> _Extracted information_
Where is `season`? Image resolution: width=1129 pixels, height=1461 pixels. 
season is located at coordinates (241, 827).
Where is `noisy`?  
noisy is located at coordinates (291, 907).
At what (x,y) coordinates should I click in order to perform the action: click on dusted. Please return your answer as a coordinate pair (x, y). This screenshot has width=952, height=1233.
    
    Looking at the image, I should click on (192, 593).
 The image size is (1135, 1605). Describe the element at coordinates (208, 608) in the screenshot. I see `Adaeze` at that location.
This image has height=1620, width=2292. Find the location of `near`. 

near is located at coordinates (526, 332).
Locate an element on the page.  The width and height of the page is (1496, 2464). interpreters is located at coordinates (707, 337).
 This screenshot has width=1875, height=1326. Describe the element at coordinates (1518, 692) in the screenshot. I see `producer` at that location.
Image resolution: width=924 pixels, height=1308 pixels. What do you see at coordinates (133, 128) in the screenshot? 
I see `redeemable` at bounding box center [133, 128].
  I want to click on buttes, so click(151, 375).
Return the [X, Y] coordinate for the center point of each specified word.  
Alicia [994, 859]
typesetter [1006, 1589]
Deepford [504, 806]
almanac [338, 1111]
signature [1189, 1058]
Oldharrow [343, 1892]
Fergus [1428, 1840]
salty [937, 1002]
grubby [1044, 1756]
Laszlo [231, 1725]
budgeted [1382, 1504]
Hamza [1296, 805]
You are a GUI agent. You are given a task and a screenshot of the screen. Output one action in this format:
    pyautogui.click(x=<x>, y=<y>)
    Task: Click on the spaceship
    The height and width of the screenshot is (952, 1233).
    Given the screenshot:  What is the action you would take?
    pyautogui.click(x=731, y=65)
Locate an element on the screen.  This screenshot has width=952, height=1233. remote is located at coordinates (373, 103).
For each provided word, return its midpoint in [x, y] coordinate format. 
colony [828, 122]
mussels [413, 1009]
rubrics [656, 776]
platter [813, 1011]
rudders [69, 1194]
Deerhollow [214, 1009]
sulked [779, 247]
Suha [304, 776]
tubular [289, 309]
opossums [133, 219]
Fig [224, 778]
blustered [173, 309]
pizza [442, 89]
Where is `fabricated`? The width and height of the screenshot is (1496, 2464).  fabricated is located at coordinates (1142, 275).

> _What to work on_
Rewrite the listing from its first line through the line containing "noisy is located at coordinates (291, 907).", with "pixels" replaced by "px" and everything else left unchanged. Give only those lines.

> _Solution to this task_
Where is `season`? Image resolution: width=1129 px, height=1461 px. 
season is located at coordinates (241, 827).
Where is `noisy`?  
noisy is located at coordinates (291, 907).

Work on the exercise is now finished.